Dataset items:
○ ○ ○ ○ ○ ○ ○

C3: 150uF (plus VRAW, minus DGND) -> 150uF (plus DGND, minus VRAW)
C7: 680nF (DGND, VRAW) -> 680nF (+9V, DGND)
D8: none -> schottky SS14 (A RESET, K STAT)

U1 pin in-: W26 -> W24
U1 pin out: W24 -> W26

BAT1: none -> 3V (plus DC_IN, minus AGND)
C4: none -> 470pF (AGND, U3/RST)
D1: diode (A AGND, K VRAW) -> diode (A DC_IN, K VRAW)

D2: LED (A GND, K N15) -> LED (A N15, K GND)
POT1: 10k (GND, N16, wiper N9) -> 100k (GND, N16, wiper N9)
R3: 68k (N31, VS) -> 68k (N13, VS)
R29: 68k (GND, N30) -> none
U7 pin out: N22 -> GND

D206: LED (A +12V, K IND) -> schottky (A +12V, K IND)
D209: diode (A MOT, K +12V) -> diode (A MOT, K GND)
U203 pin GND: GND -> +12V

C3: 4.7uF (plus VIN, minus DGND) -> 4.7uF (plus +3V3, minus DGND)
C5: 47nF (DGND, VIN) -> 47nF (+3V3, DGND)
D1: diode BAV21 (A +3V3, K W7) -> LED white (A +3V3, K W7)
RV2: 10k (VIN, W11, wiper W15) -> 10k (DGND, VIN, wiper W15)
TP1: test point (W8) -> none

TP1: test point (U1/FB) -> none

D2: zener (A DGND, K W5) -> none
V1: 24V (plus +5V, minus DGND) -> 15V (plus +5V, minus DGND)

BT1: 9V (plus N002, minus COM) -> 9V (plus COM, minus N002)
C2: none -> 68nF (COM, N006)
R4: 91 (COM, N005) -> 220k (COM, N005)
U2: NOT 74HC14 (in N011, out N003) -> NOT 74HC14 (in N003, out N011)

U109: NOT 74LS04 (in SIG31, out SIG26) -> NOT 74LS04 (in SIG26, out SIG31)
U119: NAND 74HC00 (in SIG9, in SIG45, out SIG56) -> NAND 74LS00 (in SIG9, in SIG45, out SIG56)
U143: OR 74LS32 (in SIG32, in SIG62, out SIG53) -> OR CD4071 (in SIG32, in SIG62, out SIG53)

○ ○ ○ ○ ○ ○ ○

### PROBLEM TO WORK ON:
From the line containing "V1: 24V (plus" to the final line of the data above, transcribe every line exactly and nothing more.

### FINISHED EXERCISE:
V1: 24V (plus +5V, minus DGND) -> 15V (plus +5V, minus DGND)

BT1: 9V (plus N002, minus COM) -> 9V (plus COM, minus N002)
C2: none -> 68nF (COM, N006)
R4: 91 (COM, N005) -> 220k (COM, N005)
U2: NOT 74HC14 (in N011, out N003) -> NOT 74HC14 (in N003, out N011)

U109: NOT 74LS04 (in SIG31, out SIG26) -> NOT 74LS04 (in SIG26, out SIG31)
U119: NAND 74HC00 (in SIG9, in SIG45, out SIG56) -> NAND 74LS00 (in SIG9, in SIG45, out SIG56)
U143: OR 74LS32 (in SIG32, in SIG62, out SIG53) -> OR CD4071 (in SIG32, in SIG62, out SIG53)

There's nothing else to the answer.